What you will do → Give again, word for word, every line below from the one that has "U130: NOT 74HC04" through the one that has "D1: diode 1N4004 (A JP4/2, K GND) -> none", both included, and no others.

===== Supplied information

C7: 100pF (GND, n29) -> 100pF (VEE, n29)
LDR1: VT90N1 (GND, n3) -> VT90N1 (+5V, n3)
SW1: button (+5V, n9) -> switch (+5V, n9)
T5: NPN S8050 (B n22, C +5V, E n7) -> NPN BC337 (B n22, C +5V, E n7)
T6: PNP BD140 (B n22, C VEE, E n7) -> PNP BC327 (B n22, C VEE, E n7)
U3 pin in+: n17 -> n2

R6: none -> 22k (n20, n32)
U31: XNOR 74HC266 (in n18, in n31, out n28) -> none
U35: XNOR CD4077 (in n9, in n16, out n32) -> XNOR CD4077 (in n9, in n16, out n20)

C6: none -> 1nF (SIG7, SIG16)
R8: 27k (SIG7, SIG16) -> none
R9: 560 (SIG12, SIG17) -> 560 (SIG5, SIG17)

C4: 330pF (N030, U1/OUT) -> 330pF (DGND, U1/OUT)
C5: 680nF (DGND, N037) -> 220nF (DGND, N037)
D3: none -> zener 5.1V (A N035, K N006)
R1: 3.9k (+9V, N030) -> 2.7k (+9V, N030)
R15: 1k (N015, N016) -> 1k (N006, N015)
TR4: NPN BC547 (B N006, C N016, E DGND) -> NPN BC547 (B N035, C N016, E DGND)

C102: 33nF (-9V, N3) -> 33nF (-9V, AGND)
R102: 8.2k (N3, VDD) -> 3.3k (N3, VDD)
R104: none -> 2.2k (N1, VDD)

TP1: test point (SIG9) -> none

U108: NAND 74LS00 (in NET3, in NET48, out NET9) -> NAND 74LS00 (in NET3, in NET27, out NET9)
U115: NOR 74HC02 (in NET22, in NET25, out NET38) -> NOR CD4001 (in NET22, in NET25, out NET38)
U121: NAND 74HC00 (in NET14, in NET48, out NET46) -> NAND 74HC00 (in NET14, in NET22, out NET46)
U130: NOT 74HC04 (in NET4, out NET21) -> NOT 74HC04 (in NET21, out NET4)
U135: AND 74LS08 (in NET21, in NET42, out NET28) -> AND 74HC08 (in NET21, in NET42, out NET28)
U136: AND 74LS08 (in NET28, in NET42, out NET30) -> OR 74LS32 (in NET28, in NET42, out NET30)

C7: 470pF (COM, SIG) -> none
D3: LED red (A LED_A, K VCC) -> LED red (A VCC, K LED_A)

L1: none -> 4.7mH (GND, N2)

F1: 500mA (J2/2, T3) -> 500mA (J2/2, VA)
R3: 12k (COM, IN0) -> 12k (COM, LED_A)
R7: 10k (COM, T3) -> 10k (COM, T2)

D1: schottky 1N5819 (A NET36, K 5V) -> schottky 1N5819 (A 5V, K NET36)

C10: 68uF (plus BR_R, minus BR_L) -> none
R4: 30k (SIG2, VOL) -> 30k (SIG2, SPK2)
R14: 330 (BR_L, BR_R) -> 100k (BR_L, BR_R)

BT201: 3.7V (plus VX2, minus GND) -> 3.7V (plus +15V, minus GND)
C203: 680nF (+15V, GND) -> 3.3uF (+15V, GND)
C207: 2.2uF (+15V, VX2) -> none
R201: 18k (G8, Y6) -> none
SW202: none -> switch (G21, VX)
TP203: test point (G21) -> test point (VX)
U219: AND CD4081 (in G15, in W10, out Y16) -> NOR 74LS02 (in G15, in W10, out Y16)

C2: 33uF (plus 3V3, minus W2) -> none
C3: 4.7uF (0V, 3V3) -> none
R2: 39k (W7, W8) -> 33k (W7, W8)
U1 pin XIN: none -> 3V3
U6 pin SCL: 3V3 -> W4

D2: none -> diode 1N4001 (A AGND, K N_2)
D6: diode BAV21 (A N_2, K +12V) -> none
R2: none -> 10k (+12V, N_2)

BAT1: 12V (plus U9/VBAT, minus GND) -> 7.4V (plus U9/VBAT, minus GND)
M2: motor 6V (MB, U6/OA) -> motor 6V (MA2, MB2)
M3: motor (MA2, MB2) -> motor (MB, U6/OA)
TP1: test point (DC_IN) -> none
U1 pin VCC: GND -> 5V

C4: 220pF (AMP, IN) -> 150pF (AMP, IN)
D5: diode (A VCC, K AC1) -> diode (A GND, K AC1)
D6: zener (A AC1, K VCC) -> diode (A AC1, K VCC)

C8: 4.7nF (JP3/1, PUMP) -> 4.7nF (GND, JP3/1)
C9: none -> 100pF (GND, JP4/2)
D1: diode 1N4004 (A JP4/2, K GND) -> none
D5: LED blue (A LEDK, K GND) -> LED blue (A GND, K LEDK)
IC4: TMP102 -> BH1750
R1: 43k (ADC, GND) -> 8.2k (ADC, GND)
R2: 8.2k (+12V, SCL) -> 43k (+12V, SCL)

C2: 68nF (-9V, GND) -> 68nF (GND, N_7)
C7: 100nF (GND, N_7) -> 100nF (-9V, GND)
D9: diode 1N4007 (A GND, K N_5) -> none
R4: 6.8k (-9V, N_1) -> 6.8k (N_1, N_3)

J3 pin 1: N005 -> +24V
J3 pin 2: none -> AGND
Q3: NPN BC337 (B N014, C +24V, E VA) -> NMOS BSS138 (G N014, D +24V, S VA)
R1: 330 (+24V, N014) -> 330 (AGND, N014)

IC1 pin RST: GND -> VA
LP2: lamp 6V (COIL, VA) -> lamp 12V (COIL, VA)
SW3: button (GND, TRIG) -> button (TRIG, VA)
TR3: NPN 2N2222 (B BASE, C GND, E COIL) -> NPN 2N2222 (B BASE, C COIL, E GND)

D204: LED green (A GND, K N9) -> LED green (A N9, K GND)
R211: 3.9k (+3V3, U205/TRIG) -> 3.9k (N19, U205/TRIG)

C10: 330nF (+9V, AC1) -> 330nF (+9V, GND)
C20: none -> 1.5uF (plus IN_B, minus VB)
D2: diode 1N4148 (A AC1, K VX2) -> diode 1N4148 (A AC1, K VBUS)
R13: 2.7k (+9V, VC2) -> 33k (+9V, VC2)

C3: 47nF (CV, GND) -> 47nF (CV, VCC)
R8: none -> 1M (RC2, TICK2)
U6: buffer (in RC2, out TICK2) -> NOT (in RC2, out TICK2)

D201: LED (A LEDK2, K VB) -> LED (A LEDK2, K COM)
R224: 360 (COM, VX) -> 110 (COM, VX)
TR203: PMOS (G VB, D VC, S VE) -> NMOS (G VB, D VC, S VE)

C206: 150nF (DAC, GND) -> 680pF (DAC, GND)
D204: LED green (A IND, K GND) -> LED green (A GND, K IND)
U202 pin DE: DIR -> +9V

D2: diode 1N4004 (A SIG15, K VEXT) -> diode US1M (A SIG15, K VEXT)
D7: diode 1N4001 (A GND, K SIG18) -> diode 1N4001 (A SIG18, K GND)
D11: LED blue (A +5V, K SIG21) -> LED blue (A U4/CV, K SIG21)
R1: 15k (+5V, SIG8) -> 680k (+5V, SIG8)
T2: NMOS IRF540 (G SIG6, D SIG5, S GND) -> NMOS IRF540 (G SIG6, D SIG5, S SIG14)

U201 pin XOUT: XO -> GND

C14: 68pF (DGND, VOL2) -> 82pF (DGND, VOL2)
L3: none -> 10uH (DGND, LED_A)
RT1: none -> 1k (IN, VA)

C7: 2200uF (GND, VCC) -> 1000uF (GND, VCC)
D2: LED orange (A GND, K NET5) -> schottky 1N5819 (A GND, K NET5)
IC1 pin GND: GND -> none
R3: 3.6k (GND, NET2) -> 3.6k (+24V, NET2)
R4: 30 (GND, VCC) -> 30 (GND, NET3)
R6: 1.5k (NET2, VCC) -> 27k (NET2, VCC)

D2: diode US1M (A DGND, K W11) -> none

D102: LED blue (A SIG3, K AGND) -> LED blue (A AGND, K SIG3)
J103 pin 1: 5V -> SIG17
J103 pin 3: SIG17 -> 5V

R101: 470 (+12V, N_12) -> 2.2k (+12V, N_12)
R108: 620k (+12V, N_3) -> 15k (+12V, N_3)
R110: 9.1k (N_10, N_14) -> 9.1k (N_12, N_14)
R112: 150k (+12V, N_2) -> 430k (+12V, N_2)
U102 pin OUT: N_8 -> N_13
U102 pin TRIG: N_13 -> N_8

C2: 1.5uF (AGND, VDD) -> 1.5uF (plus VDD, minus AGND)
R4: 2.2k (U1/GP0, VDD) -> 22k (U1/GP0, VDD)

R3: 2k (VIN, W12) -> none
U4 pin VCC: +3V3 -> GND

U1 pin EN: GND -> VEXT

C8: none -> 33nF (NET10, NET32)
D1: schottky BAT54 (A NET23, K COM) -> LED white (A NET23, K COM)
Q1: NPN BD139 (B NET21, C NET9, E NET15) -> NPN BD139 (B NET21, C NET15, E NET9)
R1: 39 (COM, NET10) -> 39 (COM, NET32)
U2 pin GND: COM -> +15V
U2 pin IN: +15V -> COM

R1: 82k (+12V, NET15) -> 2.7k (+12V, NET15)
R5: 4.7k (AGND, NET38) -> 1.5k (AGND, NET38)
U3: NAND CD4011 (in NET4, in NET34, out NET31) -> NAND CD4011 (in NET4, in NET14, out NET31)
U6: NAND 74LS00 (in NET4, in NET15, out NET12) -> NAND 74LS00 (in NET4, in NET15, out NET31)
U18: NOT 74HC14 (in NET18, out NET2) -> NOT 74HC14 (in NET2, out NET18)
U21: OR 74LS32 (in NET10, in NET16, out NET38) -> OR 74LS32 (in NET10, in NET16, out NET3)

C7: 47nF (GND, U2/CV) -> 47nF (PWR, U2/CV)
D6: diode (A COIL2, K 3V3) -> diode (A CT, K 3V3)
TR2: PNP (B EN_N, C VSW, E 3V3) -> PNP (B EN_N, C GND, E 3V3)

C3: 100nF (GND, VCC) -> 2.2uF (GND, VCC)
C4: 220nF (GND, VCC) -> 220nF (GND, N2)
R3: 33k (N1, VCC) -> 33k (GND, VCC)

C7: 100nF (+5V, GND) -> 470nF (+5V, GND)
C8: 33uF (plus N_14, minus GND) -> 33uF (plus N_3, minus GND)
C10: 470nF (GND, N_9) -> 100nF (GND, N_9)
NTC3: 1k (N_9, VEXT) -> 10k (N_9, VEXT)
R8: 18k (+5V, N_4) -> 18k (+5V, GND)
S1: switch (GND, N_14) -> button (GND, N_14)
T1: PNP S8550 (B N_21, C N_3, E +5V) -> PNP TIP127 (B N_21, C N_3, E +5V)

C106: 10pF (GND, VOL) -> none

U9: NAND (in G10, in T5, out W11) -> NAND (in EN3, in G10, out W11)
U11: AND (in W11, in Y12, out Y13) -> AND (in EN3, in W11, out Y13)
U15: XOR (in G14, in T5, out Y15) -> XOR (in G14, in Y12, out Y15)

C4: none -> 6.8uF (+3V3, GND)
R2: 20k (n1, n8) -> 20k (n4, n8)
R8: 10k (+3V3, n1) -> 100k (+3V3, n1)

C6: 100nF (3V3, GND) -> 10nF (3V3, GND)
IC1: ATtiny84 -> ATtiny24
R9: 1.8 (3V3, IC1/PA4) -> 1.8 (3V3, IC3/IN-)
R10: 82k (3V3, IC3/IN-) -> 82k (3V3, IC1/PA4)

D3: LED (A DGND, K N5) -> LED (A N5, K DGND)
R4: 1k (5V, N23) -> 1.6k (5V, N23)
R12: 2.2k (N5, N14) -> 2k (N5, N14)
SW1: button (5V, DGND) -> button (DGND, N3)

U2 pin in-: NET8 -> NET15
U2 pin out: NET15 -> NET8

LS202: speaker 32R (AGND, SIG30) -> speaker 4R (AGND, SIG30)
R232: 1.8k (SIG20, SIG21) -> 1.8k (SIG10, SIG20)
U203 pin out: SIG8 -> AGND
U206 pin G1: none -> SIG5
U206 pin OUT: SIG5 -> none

==========

Response area →
U130: NOT 74HC04 (in NET4, out NET21) -> NOT 74HC04 (in NET21, out NET4)
U135: AND 74LS08 (in NET21, in NET42, out NET28) -> AND 74HC08 (in NET21, in NET42, out NET28)
U136: AND 74LS08 (in NET28, in NET42, out NET30) -> OR 74LS32 (in NET28, in NET42, out NET30)

C7: 470pF (COM, SIG) -> none
D3: LED red (A LED_A, K VCC) -> LED red (A VCC, K LED_A)

L1: none -> 4.7mH (GND, N2)

F1: 500mA (J2/2, T3) -> 500mA (J2/2, VA)
R3: 12k (COM, IN0) -> 12k (COM, LED_A)
R7: 10k (COM, T3) -> 10k (COM, T2)

D1: schottky 1N5819 (A NET36, K 5V) -> schottky 1N5819 (A 5V, K NET36)

C10: 68uF (plus BR_R, minus BR_L) -> none
R4: 30k (SIG2, VOL) -> 30k (SIG2, SPK2)
R14: 330 (BR_L, BR_R) -> 100k (BR_L, BR_R)

BT201: 3.7V (plus VX2, minus GND) -> 3.7V (plus +15V, minus GND)
C203: 680nF (+15V, GND) -> 3.3uF (+15V, GND)
C207: 2.2uF (+15V, VX2) -> none
R201: 18k (G8, Y6) -> none
SW202: none -> switch (G21, VX)
TP203: test point (G21) -> test point (VX)
U219: AND CD4081 (in G15, in W10, out Y16) -> NOR 74LS02 (in G15, in W10, out Y16)

C2: 33uF (plus 3V3, minus W2) -> none
C3: 4.7uF (0V, 3V3) -> none
R2: 39k (W7, W8) -> 33k (W7, W8)
U1 pin XIN: none -> 3V3
U6 pin SCL: 3V3 -> W4

D2: none -> diode 1N4001 (A AGND, K N_2)
D6: diode BAV21 (A N_2, K +12V) -> none
R2: none -> 10k (+12V, N_2)

BAT1: 12V (plus U9/VBAT, minus GND) -> 7.4V (plus U9/VBAT, minus GND)
M2: motor 6V (MB, U6/OA) -> motor 6V (MA2, MB2)
M3: motor (MA2, MB2) -> motor (MB, U6/OA)
TP1: test point (DC_IN) -> none
U1 pin VCC: GND -> 5V

C4: 220pF (AMP, IN) -> 150pF (AMP, IN)
D5: diode (A VCC, K AC1) -> diode (A GND, K AC1)
D6: zener (A AC1, K VCC) -> diode (A AC1, K VCC)

C8: 4.7nF (JP3/1, PUMP) -> 4.7nF (GND, JP3/1)
C9: none -> 100pF (GND, JP4/2)
D1: diode 1N4004 (A JP4/2, K GND) -> none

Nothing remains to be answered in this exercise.